Saved data entries
────────────────────
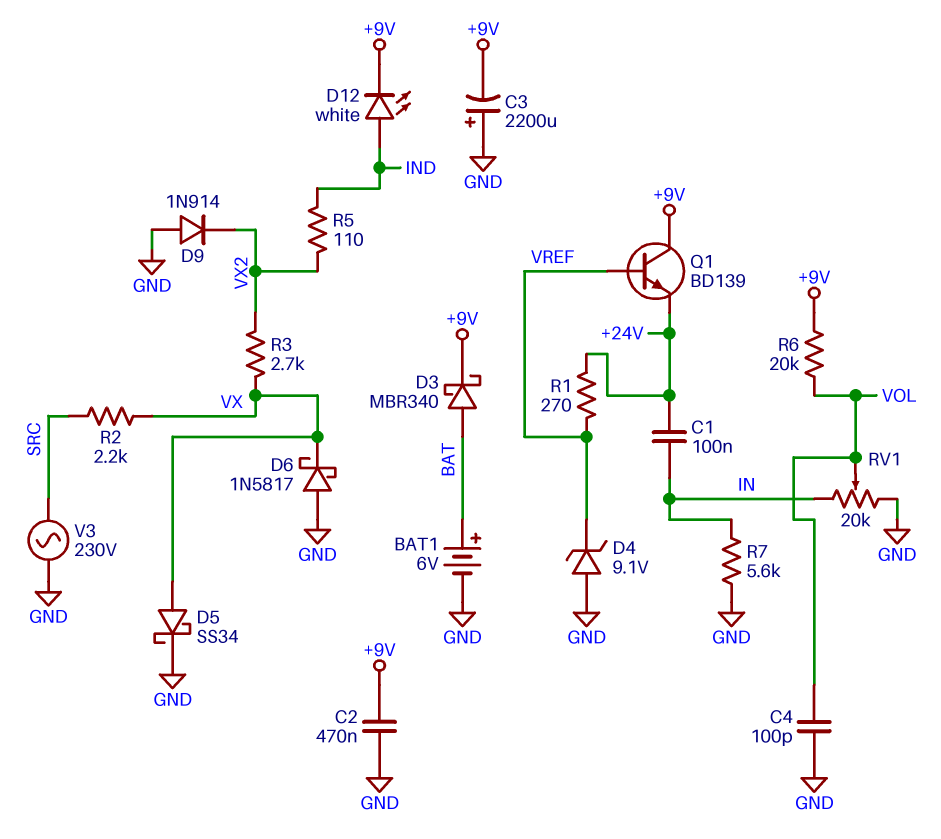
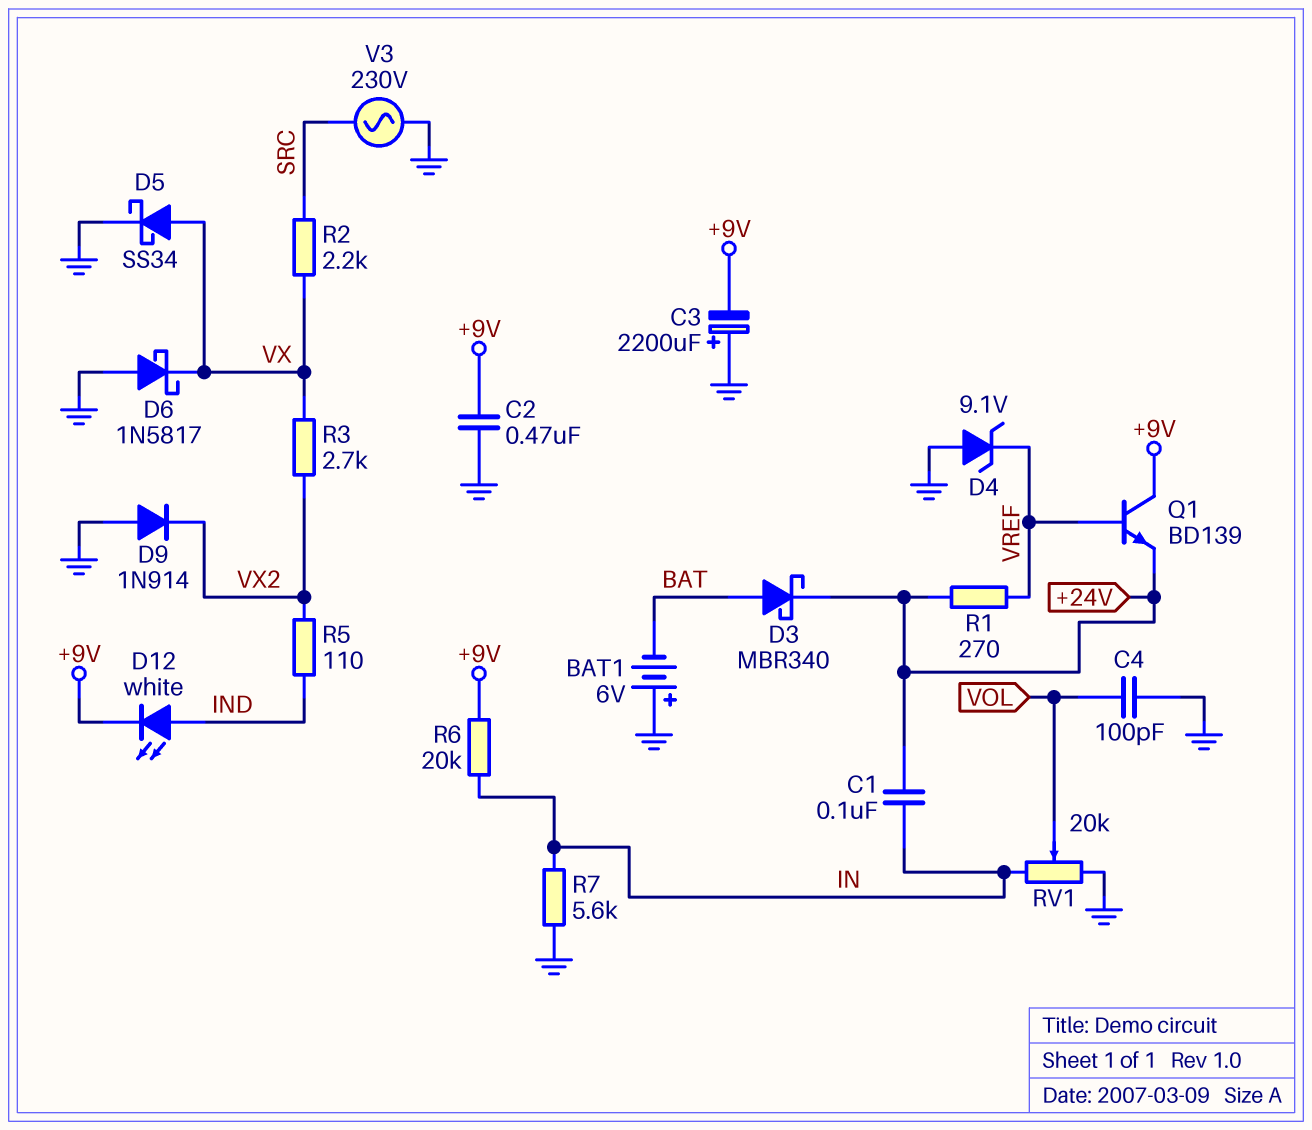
BAT1: 6V (plus BAT, minus GND) -> 6V (plus GND, minus BAT)
D3: schottky MBR340 (A BAT, K +9V) -> schottky MBR340 (A BAT, K +24V)
R6: 20k (+9V, VOL) -> 20k (+9V, IN)

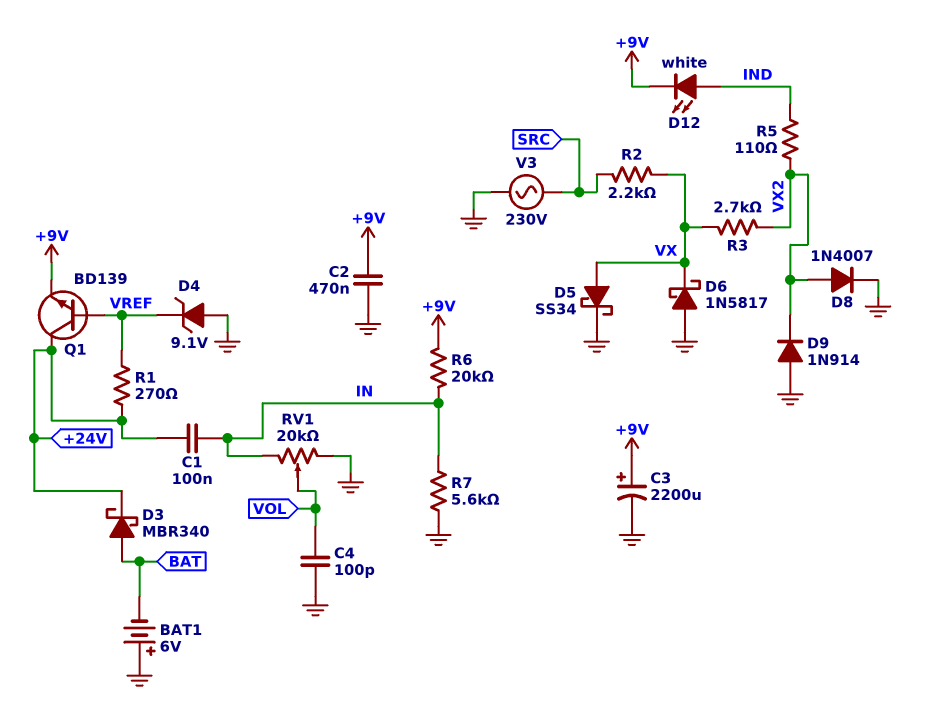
C3: 2200uF (plus GND, minus +9V) -> 2200uF (plus +9V, minus GND)
D8: none -> diode 1N4007 (A VX2, K GND)
Q1: NPN BD139 (B VREF, C +9V, E +24V) -> NPN BD139 (B VREF, C +24V, E +9V)

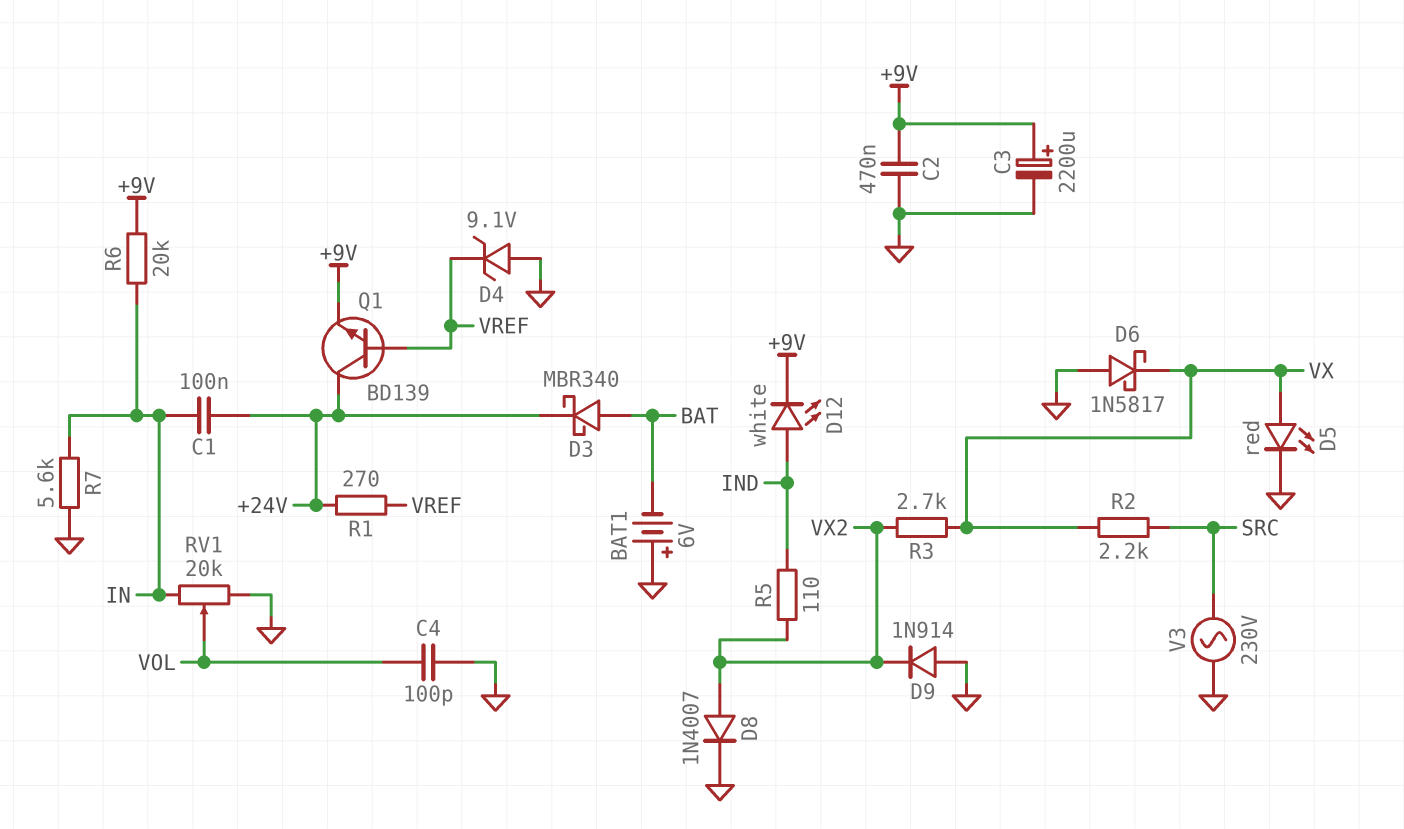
D5: schottky SS34 (A VX, K GND) -> LED red (A VX, K GND)

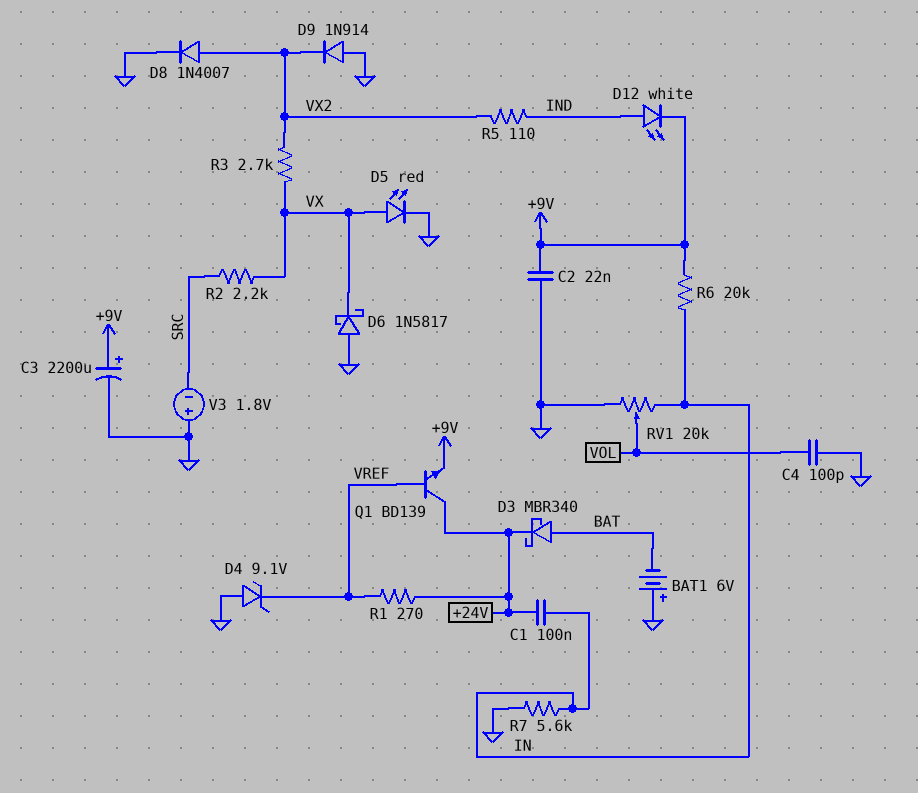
C2: 470nF (+9V, GND) -> 22nF (+9V, GND)
V3: AC 230V (GND, SRC) -> 1.8V (plus GND, minus SRC)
────────────────────
ASSIGNED TASK
Restate word for word the lines starting at the one that contains "R6: 20k (+9V, VOL) -> 20k (+9V, IN)" and ending at the last line of the data. Skip every picture.

EXERCISE ANSWER
R6: 20k (+9V, VOL) -> 20k (+9V, IN)

C3: 2200uF (plus GND, minus +9V) -> 2200uF (plus +9V, minus GND)
D8: none -> diode 1N4007 (A VX2, K GND)
Q1: NPN BD139 (B VREF, C +9V, E +24V) -> NPN BD139 (B VREF, C +24V, E +9V)

D5: schottky SS34 (A VX, K GND) -> LED red (A VX, K GND)

C2: 470nF (+9V, GND) -> 22nF (+9V, GND)
V3: AC 230V (GND, SRC) -> 1.8V (plus GND, minus SRC)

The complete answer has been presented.